**What is needed**
An exact, word-for-word copy of the entries is required, beginning at the line that contains "(400, 295) = (469, 321): none -> black carton" and ending at the last line, both included.
Given records: Begin
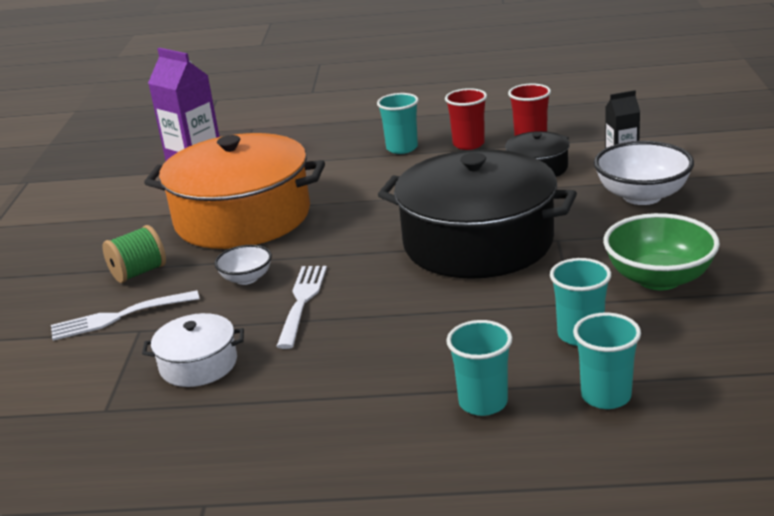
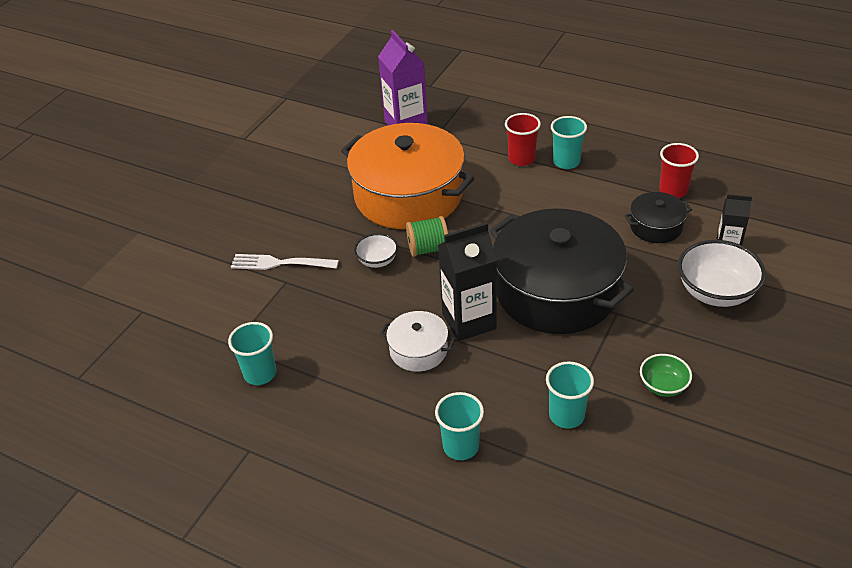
camera: 25 degrees right, 15 degrees up
(139, 272) = (312, 225): green spool -> green spool (428, 249)
(198, 364) = (305, 330): white pot -> white pot (418, 350)
(302, 302) = (400, 300): white fork -> none
(400, 295) = (469, 321): none -> black carton
(468, 144) = (620, 177): red cup -> red cup (521, 159)
(606, 396) = (544, 479): turquoise cup -> turquoise cup (260, 373)
(659, 278) = (663, 386): green bowl -> green bowl, size x0.56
Given records: End
**Reply to the task**
(400, 295) = (469, 321): none -> black carton
(468, 144) = (620, 177): red cup -> red cup (521, 159)
(606, 396) = (544, 479): turquoise cup -> turquoise cup (260, 373)
(659, 278) = (663, 386): green bowl -> green bowl, size x0.56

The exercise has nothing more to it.